WORK INSTRUCTIONS:
Leaving the pictures aside, return the listing exactly as it appears.

DATASET EXCERPT:
◆ ◆ ◆ ◆ ◆
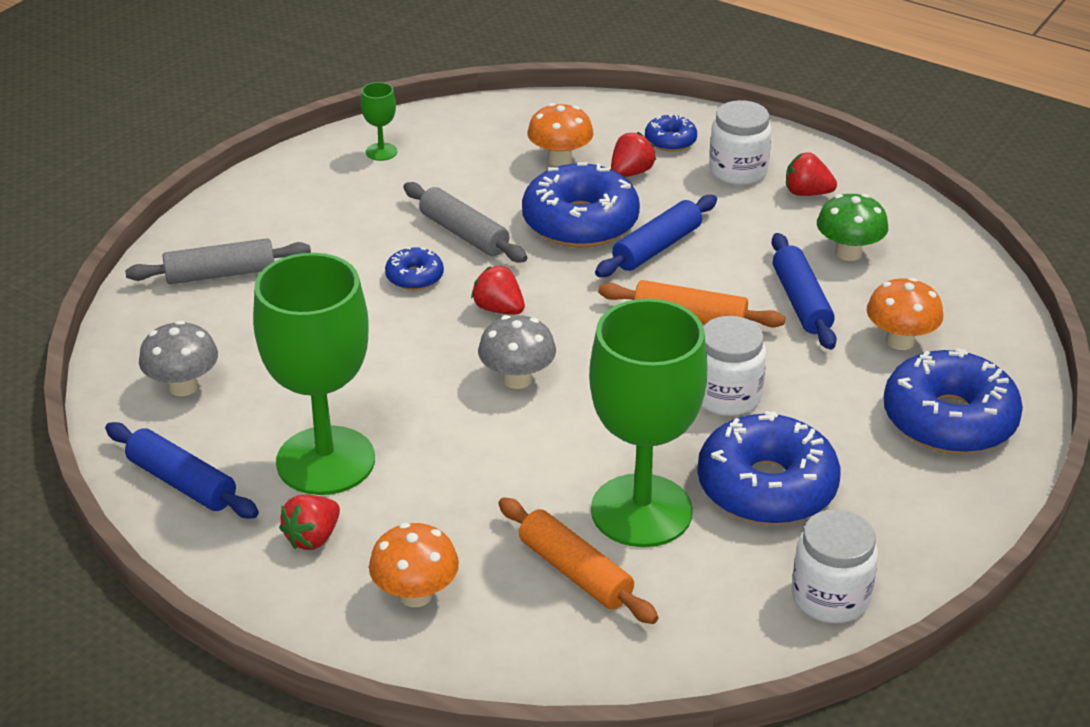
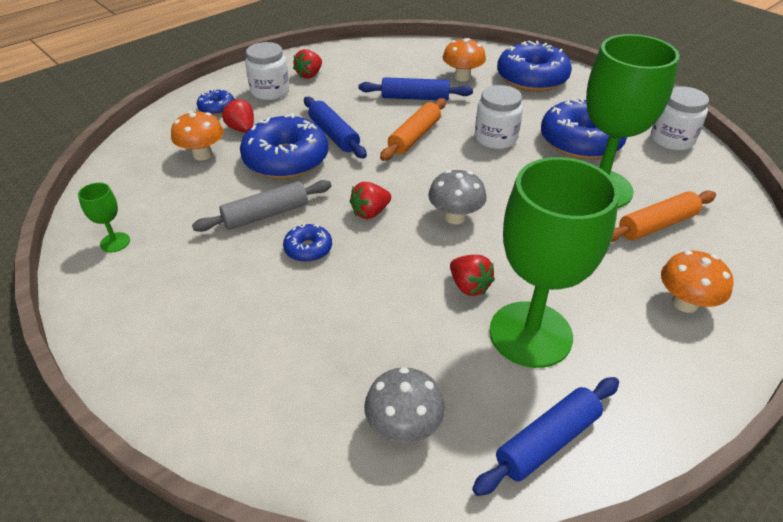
camera: 75 degrees left, 5 degrees up
(220, 274) = (234, 378): grey rolling pin -> none
(313, 538) = (624, 354): red strawberry -> red strawberry (469, 286)
(848, 253) = (376, 75): green mushroom -> none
◆ ◆ ◆ ◆ ◆
SOLUTION FOR THIS EXERCISE:
camera: 75 degrees left, 5 degrees up
(220, 274) = (234, 378): grey rolling pin -> none
(313, 538) = (624, 354): red strawberry -> red strawberry (469, 286)
(848, 253) = (376, 75): green mushroom -> none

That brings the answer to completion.